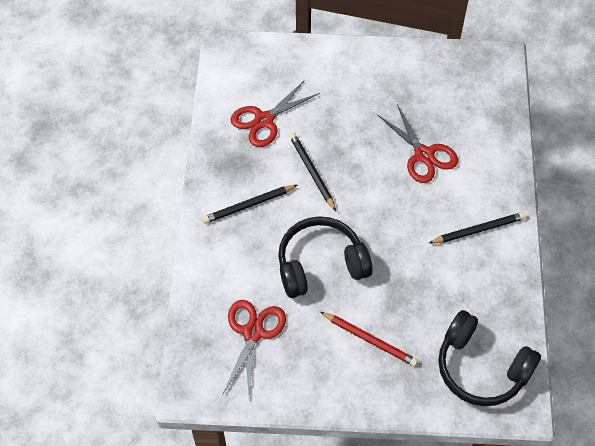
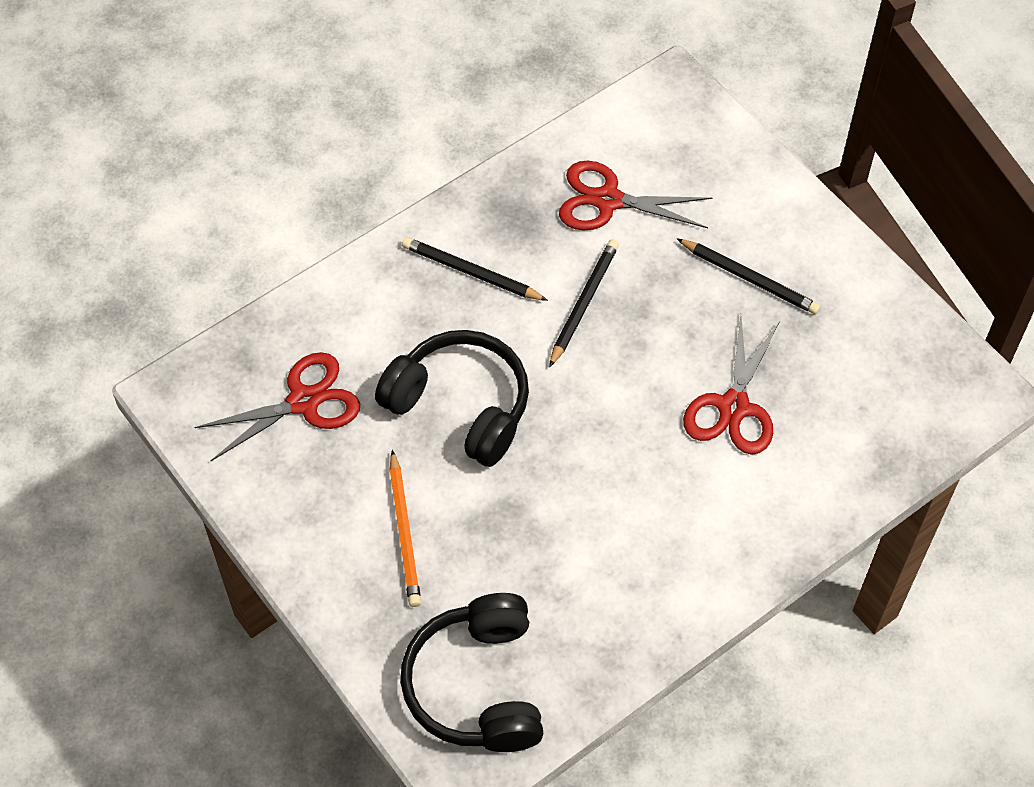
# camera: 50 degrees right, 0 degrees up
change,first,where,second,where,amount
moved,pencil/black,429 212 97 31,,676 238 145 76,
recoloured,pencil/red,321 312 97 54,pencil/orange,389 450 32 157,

::::

#### [Task instructions]
Return the material as it stands. Leave out the pictures.

#### [Solved problem]
# camera: 50 degrees right, 0 degrees up
change,first,where,second,where,amount
moved,pencil/black,429 212 97 31,,676 238 145 76,
recoloured,pencil/red,321 312 97 54,pencil/orange,389 450 32 157,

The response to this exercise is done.